## About this exercise
Repeat each record exactly as written, and drop any images.

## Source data
──────────────────────────────

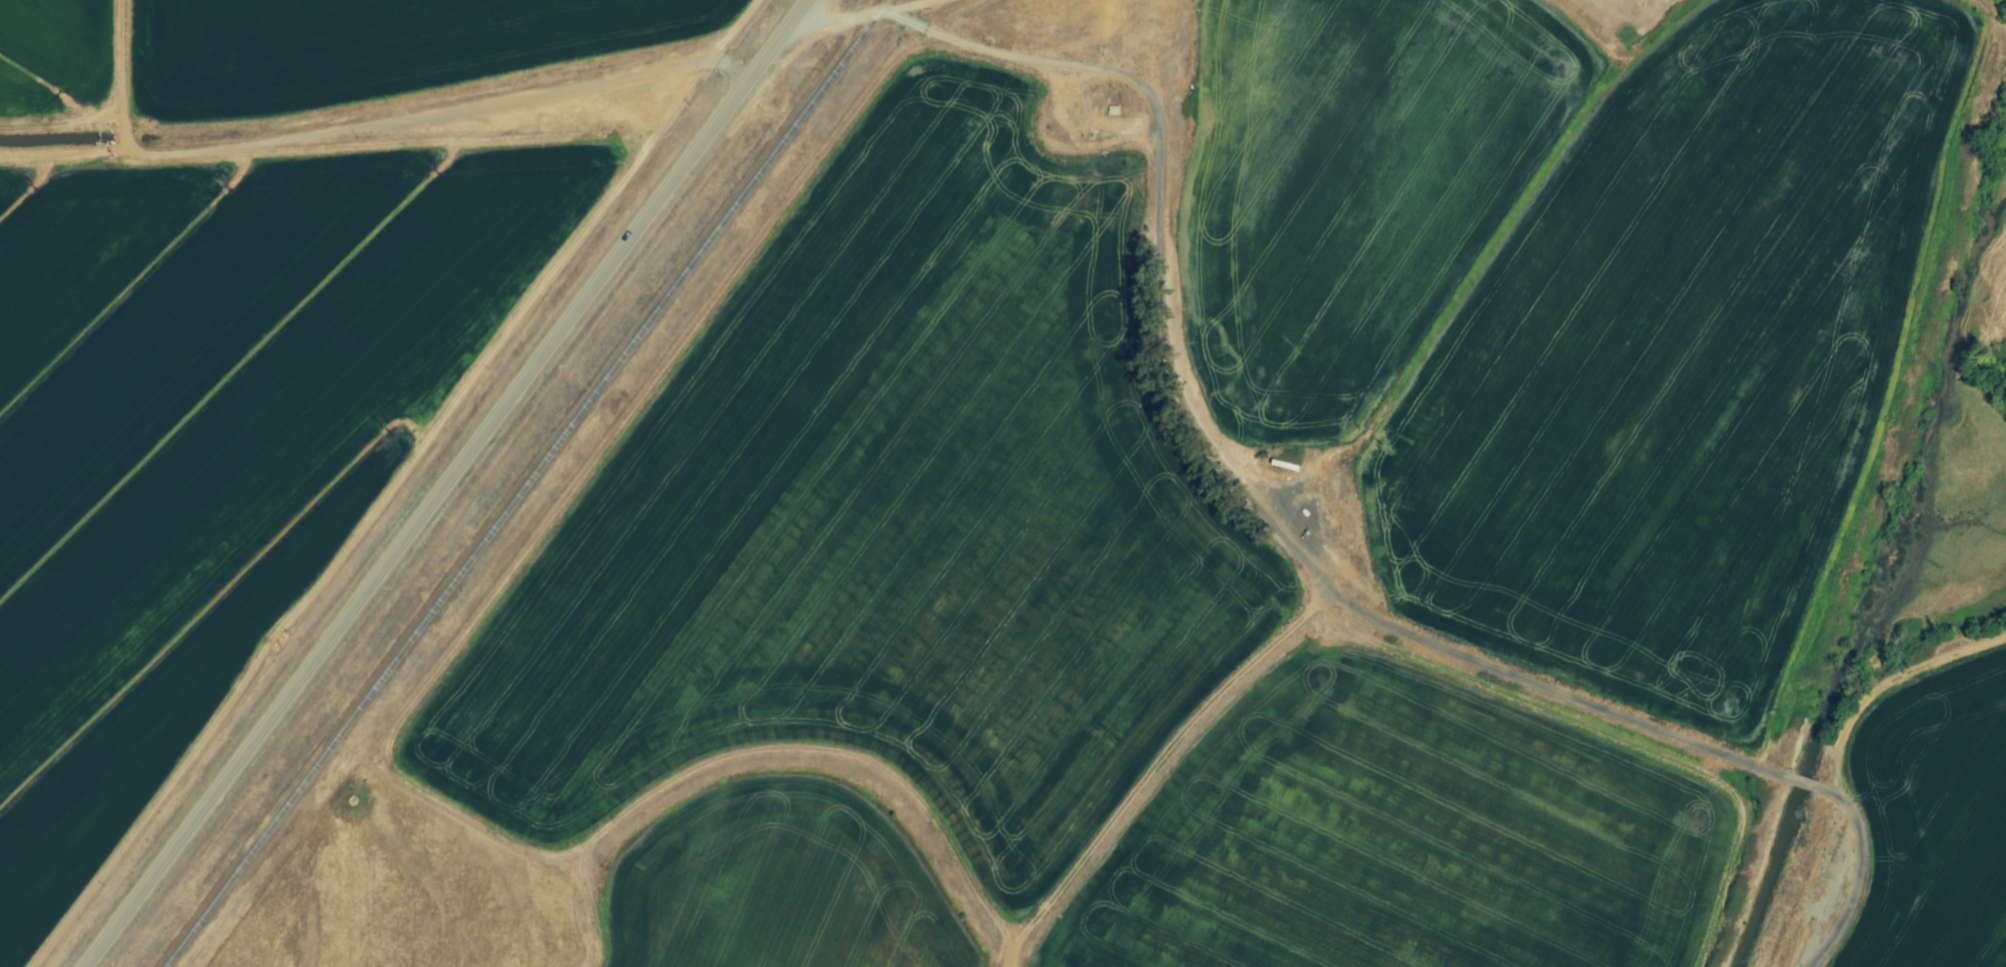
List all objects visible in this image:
road: (872, 15)
road: (125, 74)
road: (377, 125)
railway: (527, 483)
road: (450, 484)
road: (1304, 557)
road: (1888, 685)

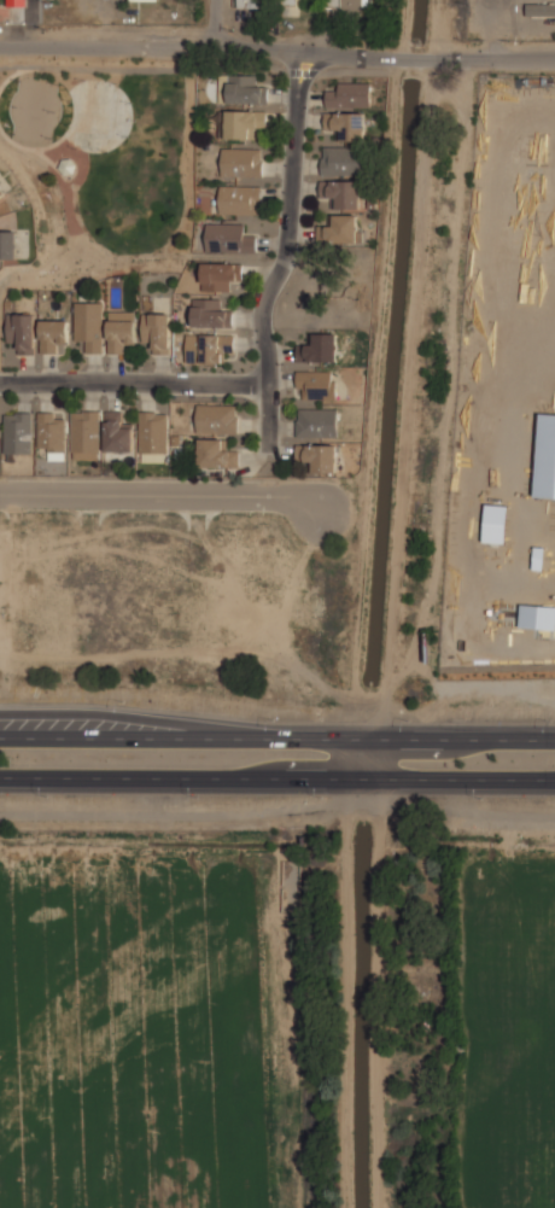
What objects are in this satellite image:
building: (145, 0)
building: (17, 2)
building: (247, 3)
building: (287, 3)
building: (344, 6)
building: (540, 10)
road: (214, 24)
road: (277, 49)
building: (241, 88)
building: (350, 95)
building: (243, 122)
building: (347, 124)
building: (342, 160)
building: (242, 161)
park: (103, 164)
building: (67, 166)
building: (2, 192)
building: (344, 192)
building: (240, 199)
building: (341, 229)
building: (229, 236)
building: (9, 243)
road: (285, 247)
road: (235, 263)
building: (220, 274)
road: (16, 275)
building: (211, 312)
building: (90, 324)
building: (22, 330)
building: (159, 330)
building: (123, 334)
building: (55, 335)
building: (218, 347)
building: (319, 348)
road: (133, 380)
building: (316, 383)
building: (218, 419)
building: (316, 422)
building: (18, 433)
building: (51, 433)
building: (153, 433)
building: (119, 434)
building: (85, 435)
building: (216, 454)
building: (320, 455)
road: (170, 496)
road: (277, 736)
road: (365, 757)
road: (277, 777)
road: (277, 810)
crop: (507, 1026)
crop: (147, 1028)

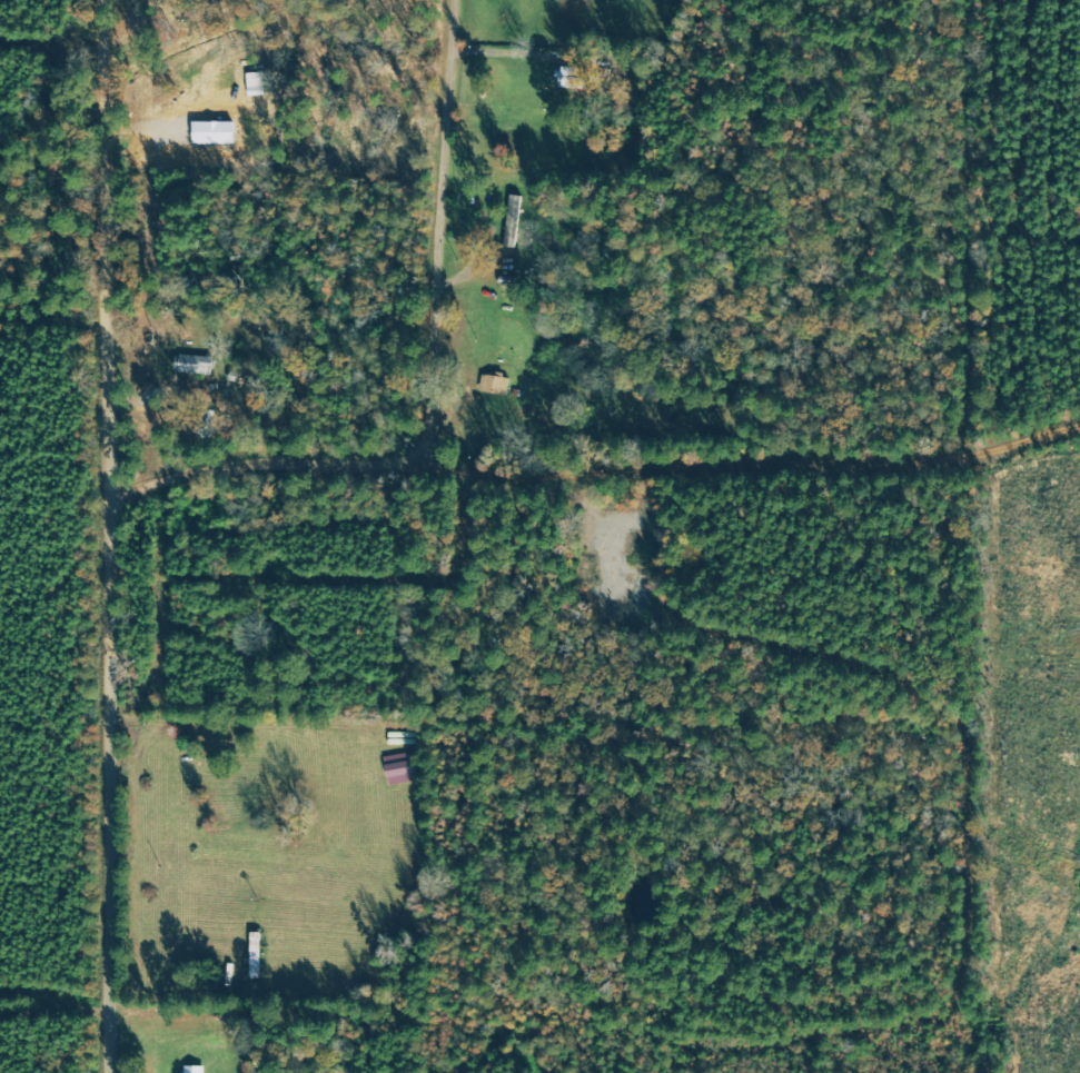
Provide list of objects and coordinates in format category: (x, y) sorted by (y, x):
road: (60, 8)
building: (512, 221)
road: (439, 222)
building: (192, 364)
building: (493, 385)
road: (272, 465)
road: (792, 487)
road: (121, 536)
road: (645, 557)
building: (191, 1069)

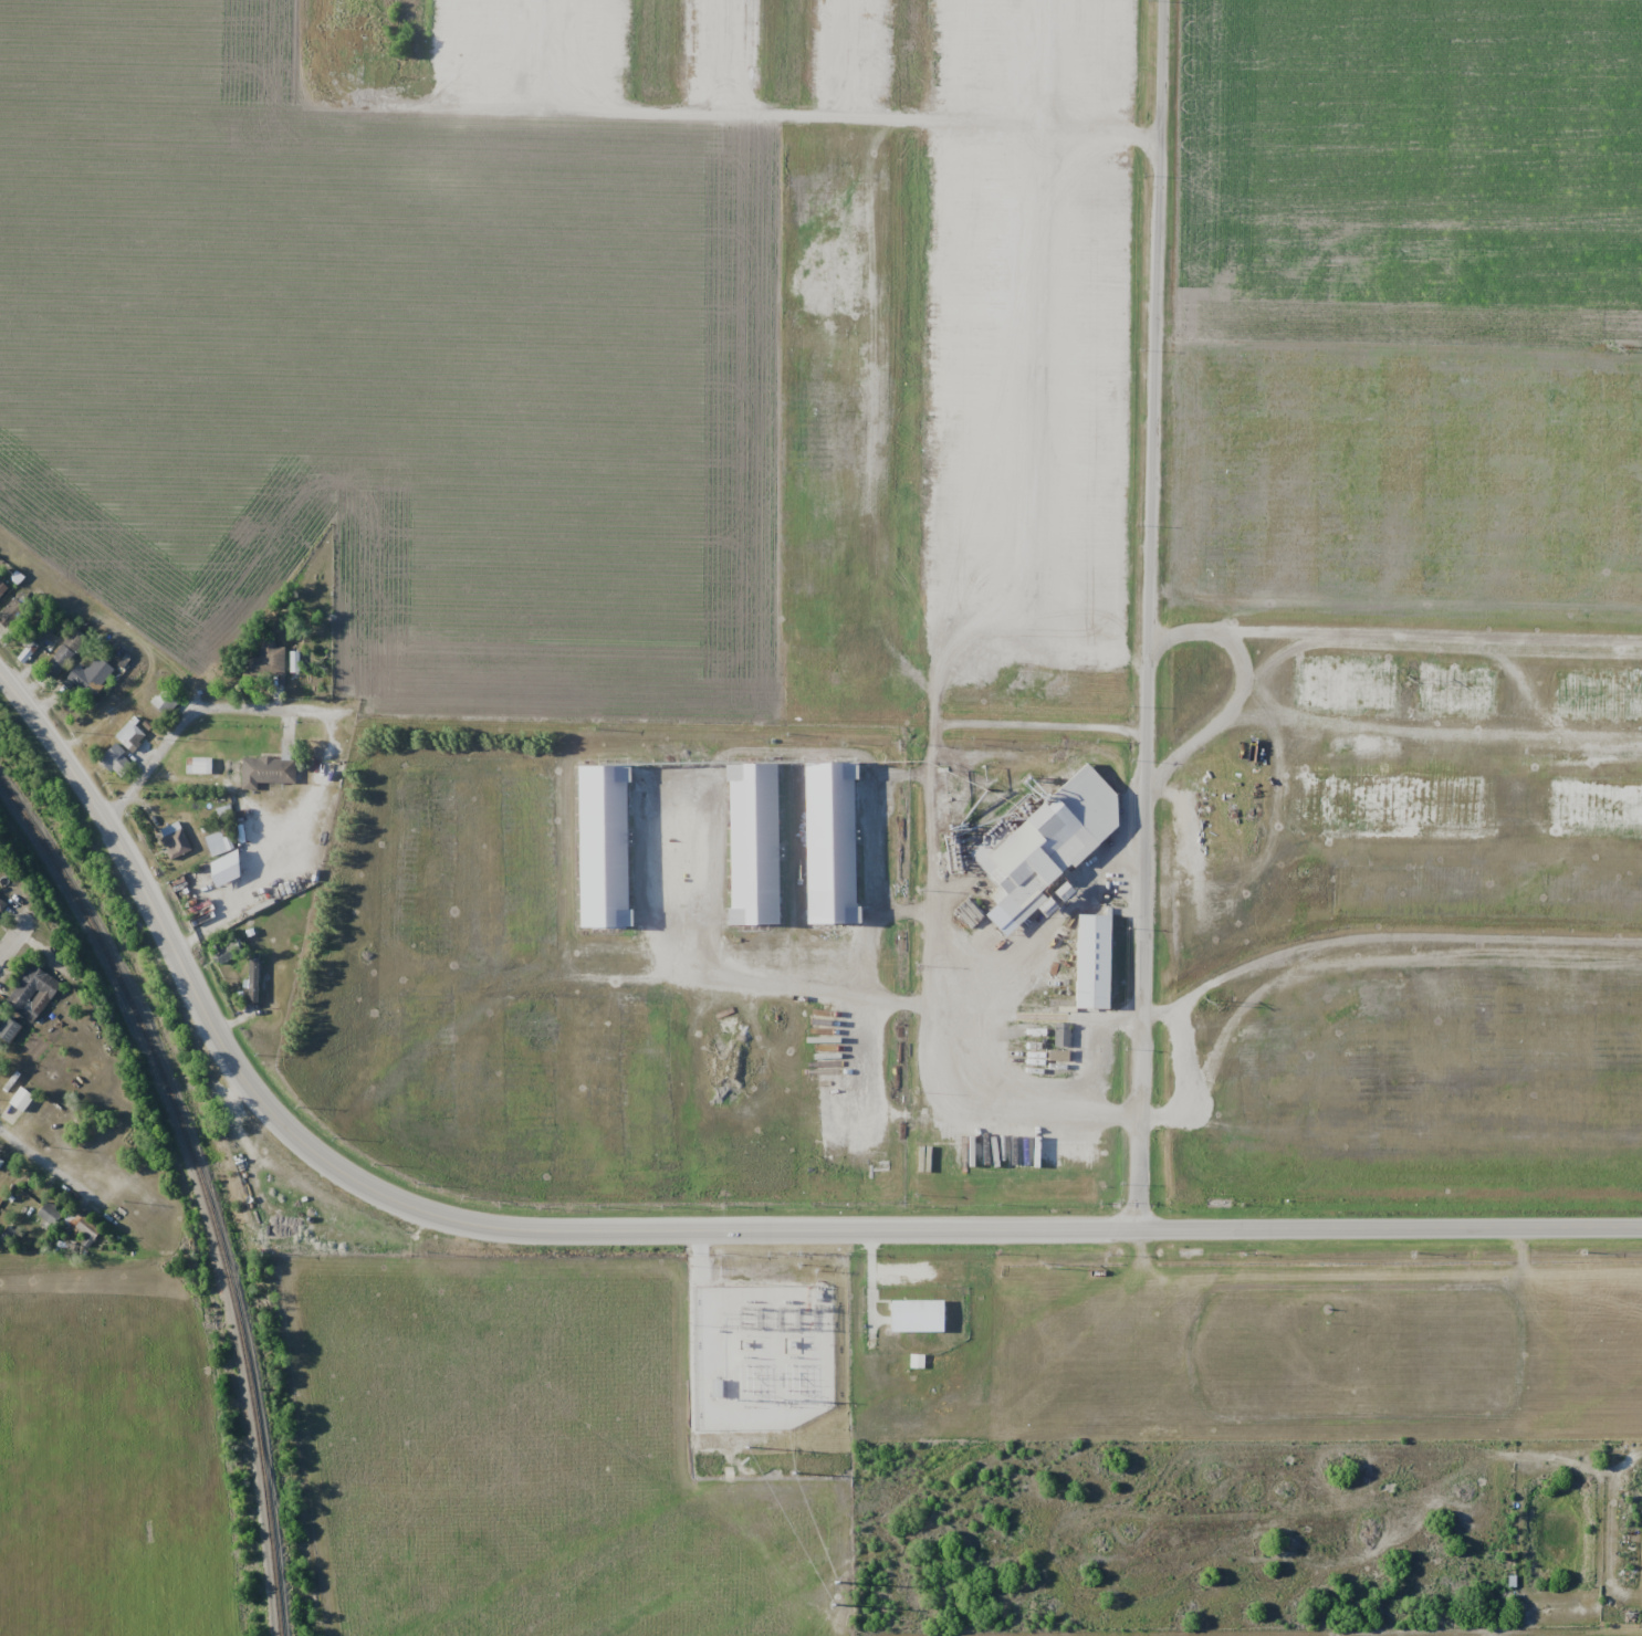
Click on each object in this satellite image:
power tower: (1614, 349)
crop: (378, 366)
road: (275, 567)
building: (2, 590)
building: (14, 609)
road: (1151, 614)
power tower: (1407, 682)
building: (164, 701)
road: (600, 719)
building: (129, 736)
road: (52, 744)
building: (116, 760)
building: (266, 771)
building: (173, 840)
building: (831, 842)
building: (1053, 844)
building: (220, 881)
building: (1, 904)
road: (13, 937)
building: (225, 950)
building: (1096, 960)
building: (252, 978)
building: (32, 993)
power tower: (1203, 1003)
building: (9, 1028)
building: (1063, 1034)
building: (18, 1102)
building: (976, 1151)
road: (46, 1165)
railway: (202, 1189)
building: (49, 1214)
building: (87, 1231)
road: (769, 1231)
power tower: (1042, 1266)
power substation: (776, 1312)
building: (919, 1316)
power tower: (777, 1469)
power tower: (839, 1474)
power tower: (845, 1572)
power tower: (838, 1585)

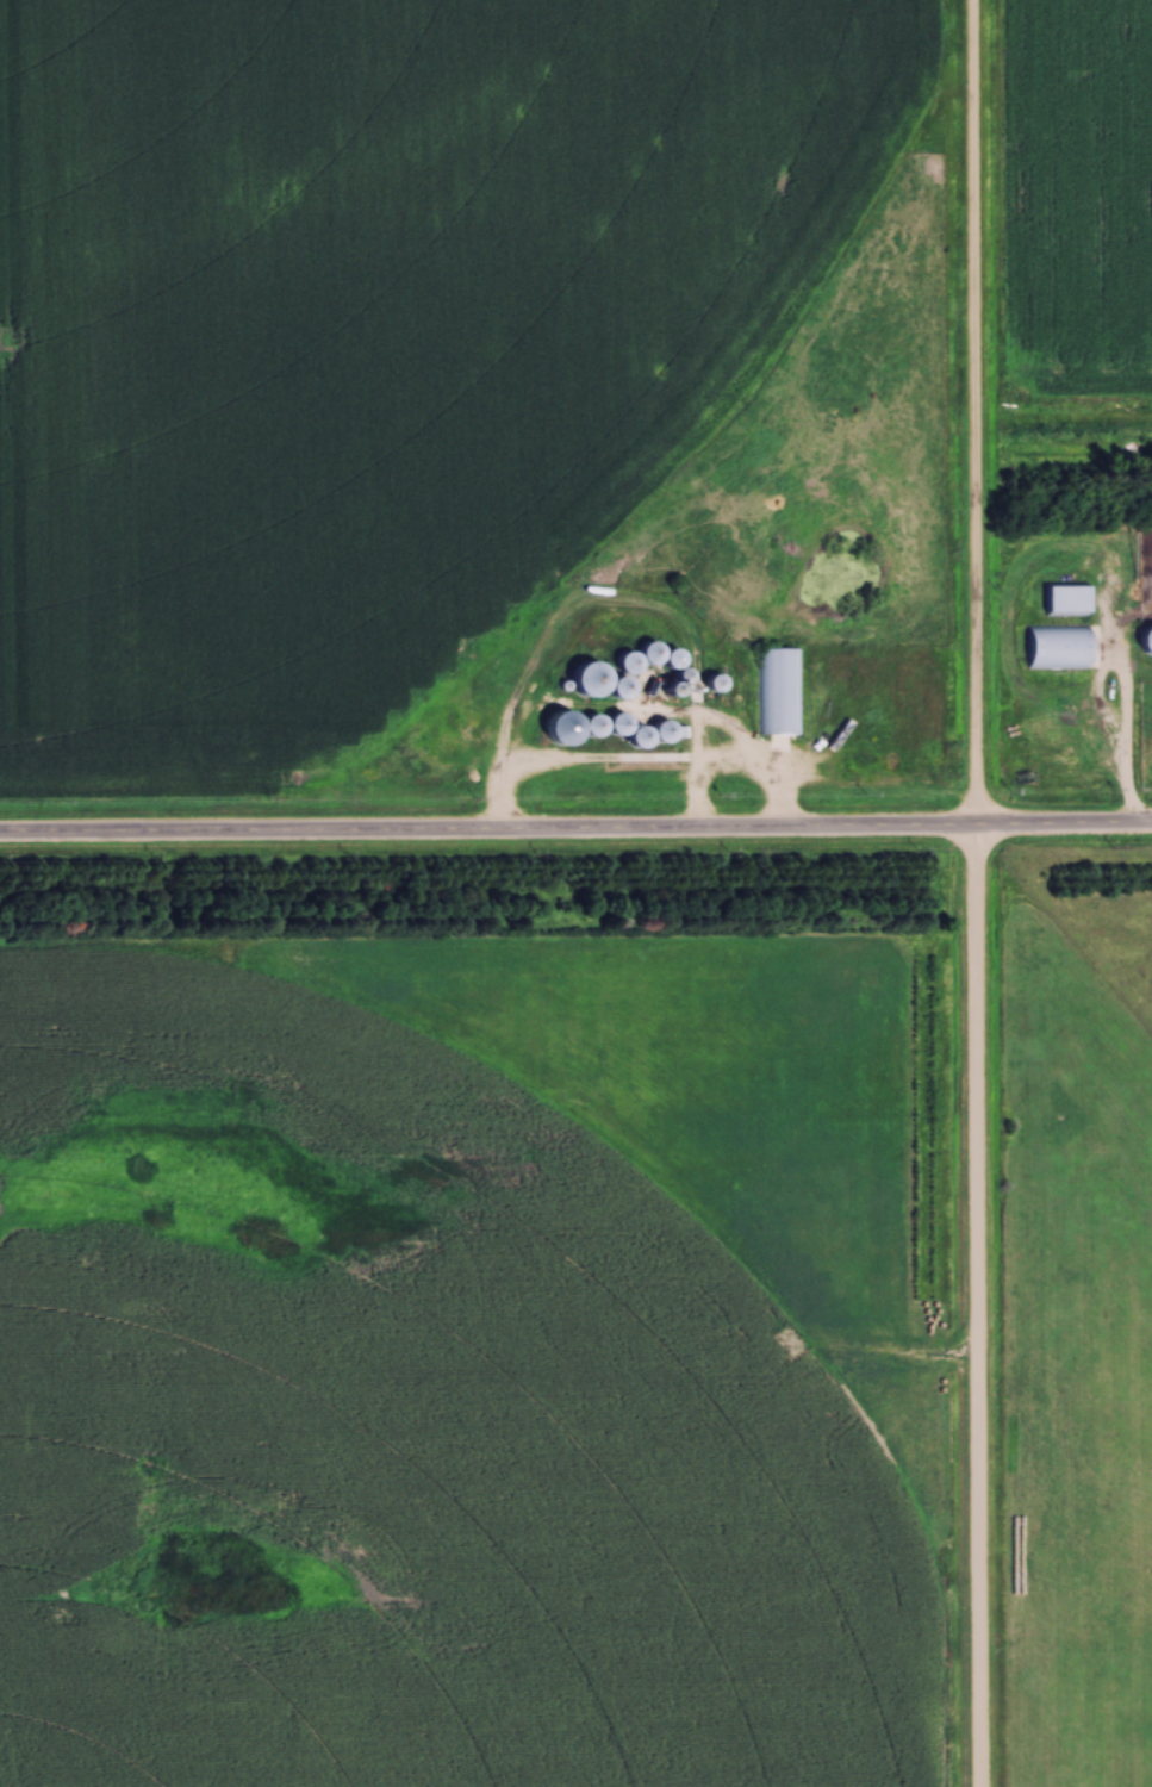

──────────────────────────────

## Finished task
List all objects visible in this image:
road: (872, 15)
road: (125, 74)
road: (377, 125)
railway: (527, 483)
road: (450, 484)
road: (1304, 557)
road: (1888, 685)

What objects are in this satellite image:
building: (145, 0)
building: (17, 2)
building: (247, 3)
building: (287, 3)
building: (344, 6)
building: (540, 10)
road: (214, 24)
road: (277, 49)
building: (241, 88)
building: (350, 95)
building: (243, 122)
building: (347, 124)
building: (342, 160)
building: (242, 161)
park: (103, 164)
building: (67, 166)
building: (2, 192)
building: (344, 192)
building: (240, 199)
building: (341, 229)
building: (229, 236)
building: (9, 243)
road: (285, 247)
road: (235, 263)
building: (220, 274)
road: (16, 275)
building: (211, 312)
building: (90, 324)
building: (22, 330)
building: (159, 330)
building: (123, 334)
building: (55, 335)
building: (218, 347)
building: (319, 348)
road: (133, 380)
building: (316, 383)
building: (218, 419)
building: (316, 422)
building: (18, 433)
building: (51, 433)
building: (153, 433)
building: (119, 434)
building: (85, 435)
building: (216, 454)
building: (320, 455)
road: (170, 496)
road: (277, 736)
road: (365, 757)
road: (277, 777)
road: (277, 810)
crop: (507, 1026)
crop: (147, 1028)

Provide list of objects and coordinates in format category: (x, y) sorted by (y, x):
road: (60, 8)
building: (512, 221)
road: (439, 222)
building: (192, 364)
building: (493, 385)
road: (272, 465)
road: (792, 487)
road: (121, 536)
road: (645, 557)
building: (191, 1069)

Click on each object in this satellite image:
power tower: (1614, 349)
crop: (378, 366)
road: (275, 567)
building: (2, 590)
building: (14, 609)
road: (1151, 614)
power tower: (1407, 682)
building: (164, 701)
road: (600, 719)
building: (129, 736)
road: (52, 744)
building: (116, 760)
building: (266, 771)
building: (173, 840)
building: (831, 842)
building: (1053, 844)
building: (220, 881)
building: (1, 904)
road: (13, 937)
building: (225, 950)
building: (1096, 960)
building: (252, 978)
building: (32, 993)
power tower: (1203, 1003)
building: (9, 1028)
building: (1063, 1034)
building: (18, 1102)
building: (976, 1151)
road: (46, 1165)
railway: (202, 1189)
building: (49, 1214)
building: (87, 1231)
road: (769, 1231)
power tower: (1042, 1266)
power substation: (776, 1312)
building: (919, 1316)
power tower: (777, 1469)
power tower: (839, 1474)
power tower: (845, 1572)
power tower: (838, 1585)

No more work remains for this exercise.